Spatial reasoning data

=== Section Start ===

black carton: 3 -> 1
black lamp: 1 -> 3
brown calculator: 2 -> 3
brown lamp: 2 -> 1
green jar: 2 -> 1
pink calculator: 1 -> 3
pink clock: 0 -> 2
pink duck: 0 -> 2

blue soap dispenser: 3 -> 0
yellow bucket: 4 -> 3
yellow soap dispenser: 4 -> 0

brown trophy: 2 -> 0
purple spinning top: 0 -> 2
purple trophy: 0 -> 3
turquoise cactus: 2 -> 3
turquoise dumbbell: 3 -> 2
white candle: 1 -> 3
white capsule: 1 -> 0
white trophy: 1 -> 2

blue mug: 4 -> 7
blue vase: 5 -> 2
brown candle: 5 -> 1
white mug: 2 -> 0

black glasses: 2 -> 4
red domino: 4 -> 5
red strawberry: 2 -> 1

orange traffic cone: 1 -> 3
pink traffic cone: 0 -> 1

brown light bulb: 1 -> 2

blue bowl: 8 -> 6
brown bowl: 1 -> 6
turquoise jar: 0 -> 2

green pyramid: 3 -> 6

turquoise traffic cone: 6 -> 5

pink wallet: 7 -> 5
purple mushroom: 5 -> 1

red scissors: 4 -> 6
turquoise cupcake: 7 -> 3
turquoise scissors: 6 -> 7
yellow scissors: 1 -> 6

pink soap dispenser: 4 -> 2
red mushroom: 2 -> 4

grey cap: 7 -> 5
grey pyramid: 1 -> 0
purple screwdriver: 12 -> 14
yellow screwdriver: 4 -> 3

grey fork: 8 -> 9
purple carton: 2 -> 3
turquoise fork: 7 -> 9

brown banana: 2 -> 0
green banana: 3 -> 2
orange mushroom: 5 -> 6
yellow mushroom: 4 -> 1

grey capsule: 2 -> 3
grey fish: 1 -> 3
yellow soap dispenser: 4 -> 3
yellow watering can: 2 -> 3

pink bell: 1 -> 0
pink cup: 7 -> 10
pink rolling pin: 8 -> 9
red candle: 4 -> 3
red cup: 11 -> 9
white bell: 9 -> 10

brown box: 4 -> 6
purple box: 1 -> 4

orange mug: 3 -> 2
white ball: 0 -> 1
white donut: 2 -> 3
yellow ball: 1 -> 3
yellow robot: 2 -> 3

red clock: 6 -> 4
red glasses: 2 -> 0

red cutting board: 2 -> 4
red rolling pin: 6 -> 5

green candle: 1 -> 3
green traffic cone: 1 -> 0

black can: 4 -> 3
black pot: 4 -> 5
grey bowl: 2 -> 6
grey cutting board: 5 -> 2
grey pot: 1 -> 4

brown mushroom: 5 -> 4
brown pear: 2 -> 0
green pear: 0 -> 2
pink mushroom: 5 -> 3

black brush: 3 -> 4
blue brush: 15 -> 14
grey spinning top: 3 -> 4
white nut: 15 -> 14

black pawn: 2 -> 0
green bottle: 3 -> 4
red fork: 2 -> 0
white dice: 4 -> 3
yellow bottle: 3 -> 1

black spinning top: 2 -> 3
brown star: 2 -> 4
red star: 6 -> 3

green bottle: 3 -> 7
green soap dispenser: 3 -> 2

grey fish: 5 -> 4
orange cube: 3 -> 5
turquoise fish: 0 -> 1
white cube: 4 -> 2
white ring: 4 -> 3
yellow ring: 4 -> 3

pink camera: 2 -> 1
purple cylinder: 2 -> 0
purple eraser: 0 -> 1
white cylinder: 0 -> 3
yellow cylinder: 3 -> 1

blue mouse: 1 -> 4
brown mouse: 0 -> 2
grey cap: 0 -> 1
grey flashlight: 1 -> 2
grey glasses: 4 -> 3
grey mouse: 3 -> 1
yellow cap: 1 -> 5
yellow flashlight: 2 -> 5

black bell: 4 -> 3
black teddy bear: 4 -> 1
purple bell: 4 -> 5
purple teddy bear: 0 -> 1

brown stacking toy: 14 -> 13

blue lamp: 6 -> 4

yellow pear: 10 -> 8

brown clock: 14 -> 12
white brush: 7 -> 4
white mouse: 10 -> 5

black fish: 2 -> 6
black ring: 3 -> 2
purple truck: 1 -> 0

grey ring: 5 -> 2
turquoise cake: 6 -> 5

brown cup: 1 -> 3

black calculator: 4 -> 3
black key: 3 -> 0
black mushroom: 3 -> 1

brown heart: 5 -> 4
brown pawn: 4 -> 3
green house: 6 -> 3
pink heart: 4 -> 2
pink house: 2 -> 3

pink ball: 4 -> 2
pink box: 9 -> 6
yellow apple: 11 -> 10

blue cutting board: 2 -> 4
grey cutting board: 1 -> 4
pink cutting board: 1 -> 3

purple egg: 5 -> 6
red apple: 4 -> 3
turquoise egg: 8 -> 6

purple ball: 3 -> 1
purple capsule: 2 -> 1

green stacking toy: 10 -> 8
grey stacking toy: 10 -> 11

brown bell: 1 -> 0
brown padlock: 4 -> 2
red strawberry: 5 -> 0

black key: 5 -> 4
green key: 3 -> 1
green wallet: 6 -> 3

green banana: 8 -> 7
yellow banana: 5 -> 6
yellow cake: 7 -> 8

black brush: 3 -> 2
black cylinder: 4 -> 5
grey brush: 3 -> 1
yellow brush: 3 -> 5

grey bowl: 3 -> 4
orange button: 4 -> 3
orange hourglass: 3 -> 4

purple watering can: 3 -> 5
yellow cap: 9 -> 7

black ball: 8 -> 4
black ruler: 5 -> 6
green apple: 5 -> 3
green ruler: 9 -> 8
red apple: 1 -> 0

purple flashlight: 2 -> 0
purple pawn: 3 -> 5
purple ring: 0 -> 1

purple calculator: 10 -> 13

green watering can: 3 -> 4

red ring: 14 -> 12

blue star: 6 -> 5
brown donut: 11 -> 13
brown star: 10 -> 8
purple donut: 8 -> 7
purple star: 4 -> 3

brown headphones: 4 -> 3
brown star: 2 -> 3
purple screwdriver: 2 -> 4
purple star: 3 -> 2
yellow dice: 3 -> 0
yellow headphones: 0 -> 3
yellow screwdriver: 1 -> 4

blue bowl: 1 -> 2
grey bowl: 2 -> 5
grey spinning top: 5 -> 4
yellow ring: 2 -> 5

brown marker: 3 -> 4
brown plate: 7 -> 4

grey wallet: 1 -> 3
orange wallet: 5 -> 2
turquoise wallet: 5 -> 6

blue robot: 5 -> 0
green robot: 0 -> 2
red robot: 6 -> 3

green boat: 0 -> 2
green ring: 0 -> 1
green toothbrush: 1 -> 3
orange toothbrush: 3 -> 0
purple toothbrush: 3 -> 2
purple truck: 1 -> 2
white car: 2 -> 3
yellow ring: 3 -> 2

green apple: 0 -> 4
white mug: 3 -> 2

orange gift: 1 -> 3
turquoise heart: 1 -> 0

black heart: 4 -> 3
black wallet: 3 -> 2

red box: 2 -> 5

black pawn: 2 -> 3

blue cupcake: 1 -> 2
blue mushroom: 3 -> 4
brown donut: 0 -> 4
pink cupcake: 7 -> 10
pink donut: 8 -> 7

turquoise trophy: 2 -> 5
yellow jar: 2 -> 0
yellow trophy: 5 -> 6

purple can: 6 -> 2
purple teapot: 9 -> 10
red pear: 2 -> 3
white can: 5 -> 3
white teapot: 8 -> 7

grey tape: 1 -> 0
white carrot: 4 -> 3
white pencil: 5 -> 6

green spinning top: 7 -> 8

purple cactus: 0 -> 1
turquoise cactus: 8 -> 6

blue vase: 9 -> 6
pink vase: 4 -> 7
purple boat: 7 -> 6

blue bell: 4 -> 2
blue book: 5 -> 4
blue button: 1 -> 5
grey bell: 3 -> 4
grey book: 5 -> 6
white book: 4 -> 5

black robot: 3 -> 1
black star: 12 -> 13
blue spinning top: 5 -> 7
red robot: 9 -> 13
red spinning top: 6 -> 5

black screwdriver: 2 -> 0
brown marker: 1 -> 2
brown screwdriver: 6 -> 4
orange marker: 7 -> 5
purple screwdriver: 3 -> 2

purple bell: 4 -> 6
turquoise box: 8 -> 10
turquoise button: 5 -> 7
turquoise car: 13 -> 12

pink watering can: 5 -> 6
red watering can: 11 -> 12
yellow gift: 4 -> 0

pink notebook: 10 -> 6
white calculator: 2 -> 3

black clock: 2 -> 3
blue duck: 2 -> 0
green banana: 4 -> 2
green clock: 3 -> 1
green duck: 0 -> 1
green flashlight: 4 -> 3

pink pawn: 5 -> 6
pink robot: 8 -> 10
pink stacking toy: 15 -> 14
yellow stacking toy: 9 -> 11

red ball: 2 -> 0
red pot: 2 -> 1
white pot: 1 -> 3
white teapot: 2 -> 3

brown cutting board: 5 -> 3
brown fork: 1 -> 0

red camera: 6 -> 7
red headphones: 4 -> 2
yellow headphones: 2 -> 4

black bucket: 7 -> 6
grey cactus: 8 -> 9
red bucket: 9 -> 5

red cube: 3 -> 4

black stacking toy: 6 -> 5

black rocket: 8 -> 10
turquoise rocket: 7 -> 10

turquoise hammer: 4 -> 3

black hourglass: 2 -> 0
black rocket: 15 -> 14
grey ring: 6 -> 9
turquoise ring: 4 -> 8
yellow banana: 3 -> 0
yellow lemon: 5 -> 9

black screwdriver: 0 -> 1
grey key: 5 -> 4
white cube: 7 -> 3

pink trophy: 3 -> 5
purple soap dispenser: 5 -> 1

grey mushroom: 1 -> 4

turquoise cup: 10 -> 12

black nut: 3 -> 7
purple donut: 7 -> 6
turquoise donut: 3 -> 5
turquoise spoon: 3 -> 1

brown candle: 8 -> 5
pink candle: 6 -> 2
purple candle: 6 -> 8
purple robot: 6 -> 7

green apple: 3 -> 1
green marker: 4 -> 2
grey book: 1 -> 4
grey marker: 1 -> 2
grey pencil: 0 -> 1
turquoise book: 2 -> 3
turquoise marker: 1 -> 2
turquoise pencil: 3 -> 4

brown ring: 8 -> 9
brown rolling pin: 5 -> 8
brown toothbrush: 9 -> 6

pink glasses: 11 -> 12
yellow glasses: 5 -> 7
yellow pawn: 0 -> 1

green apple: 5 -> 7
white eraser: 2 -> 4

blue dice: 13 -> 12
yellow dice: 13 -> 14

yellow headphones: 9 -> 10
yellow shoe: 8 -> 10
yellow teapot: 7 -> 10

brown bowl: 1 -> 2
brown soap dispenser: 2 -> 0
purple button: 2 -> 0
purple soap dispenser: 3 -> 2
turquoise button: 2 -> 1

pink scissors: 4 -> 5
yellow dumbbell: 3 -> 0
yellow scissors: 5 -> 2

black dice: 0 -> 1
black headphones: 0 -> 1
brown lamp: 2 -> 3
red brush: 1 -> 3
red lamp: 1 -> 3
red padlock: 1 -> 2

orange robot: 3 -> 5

=== Section End ===

#### What you should do:
Where the line containing "yellow dumbbell: 3 -> 0" appears in the records above, begin there and print every line through the last, exactly and with nothing else.

#### Result of this exercise:
yellow dumbbell: 3 -> 0
yellow scissors: 5 -> 2

black dice: 0 -> 1
black headphones: 0 -> 1
brown lamp: 2 -> 3
red brush: 1 -> 3
red lamp: 1 -> 3
red padlock: 1 -> 2

orange robot: 3 -> 5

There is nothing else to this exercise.